(Required action) Your response should contain every record below, copied exactly.

::: Information provided

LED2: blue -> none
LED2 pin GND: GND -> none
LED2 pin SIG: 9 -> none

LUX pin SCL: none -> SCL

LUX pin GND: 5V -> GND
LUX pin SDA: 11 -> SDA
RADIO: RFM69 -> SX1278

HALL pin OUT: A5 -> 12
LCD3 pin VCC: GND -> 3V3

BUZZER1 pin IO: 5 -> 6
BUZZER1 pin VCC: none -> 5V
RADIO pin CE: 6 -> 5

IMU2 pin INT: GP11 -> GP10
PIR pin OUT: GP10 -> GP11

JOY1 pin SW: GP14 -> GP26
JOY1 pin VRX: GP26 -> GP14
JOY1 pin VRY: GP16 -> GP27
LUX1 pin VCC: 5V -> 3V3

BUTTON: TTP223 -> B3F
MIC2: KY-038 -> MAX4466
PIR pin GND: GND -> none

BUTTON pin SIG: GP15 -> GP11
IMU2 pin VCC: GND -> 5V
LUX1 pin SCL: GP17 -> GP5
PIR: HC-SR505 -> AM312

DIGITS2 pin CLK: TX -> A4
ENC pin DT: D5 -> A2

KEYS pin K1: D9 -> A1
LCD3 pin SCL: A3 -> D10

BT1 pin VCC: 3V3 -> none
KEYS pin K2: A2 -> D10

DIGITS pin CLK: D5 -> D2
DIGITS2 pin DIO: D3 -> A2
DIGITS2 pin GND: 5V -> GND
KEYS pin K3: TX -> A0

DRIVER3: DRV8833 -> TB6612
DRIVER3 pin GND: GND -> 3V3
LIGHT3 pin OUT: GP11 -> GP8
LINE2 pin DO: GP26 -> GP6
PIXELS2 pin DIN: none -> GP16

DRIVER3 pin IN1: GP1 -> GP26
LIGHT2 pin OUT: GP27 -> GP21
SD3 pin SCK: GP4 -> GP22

::::::

(Task result)
LED2: blue -> none
LED2 pin GND: GND -> none
LED2 pin SIG: 9 -> none

LUX pin SCL: none -> SCL

LUX pin GND: 5V -> GND
LUX pin SDA: 11 -> SDA
RADIO: RFM69 -> SX1278

HALL pin OUT: A5 -> 12
LCD3 pin VCC: GND -> 3V3

BUZZER1 pin IO: 5 -> 6
BUZZER1 pin VCC: none -> 5V
RADIO pin CE: 6 -> 5

IMU2 pin INT: GP11 -> GP10
PIR pin OUT: GP10 -> GP11

JOY1 pin SW: GP14 -> GP26
JOY1 pin VRX: GP26 -> GP14
JOY1 pin VRY: GP16 -> GP27
LUX1 pin VCC: 5V -> 3V3

BUTTON: TTP223 -> B3F
MIC2: KY-038 -> MAX4466
PIR pin GND: GND -> none

BUTTON pin SIG: GP15 -> GP11
IMU2 pin VCC: GND -> 5V
LUX1 pin SCL: GP17 -> GP5
PIR: HC-SR505 -> AM312

DIGITS2 pin CLK: TX -> A4
ENC pin DT: D5 -> A2

KEYS pin K1: D9 -> A1
LCD3 pin SCL: A3 -> D10

BT1 pin VCC: 3V3 -> none
KEYS pin K2: A2 -> D10

DIGITS pin CLK: D5 -> D2
DIGITS2 pin DIO: D3 -> A2
DIGITS2 pin GND: 5V -> GND
KEYS pin K3: TX -> A0

DRIVER3: DRV8833 -> TB6612
DRIVER3 pin GND: GND -> 3V3
LIGHT3 pin OUT: GP11 -> GP8
LINE2 pin DO: GP26 -> GP6
PIXELS2 pin DIN: none -> GP16

DRIVER3 pin IN1: GP1 -> GP26
LIGHT2 pin OUT: GP27 -> GP21
SD3 pin SCK: GP4 -> GP22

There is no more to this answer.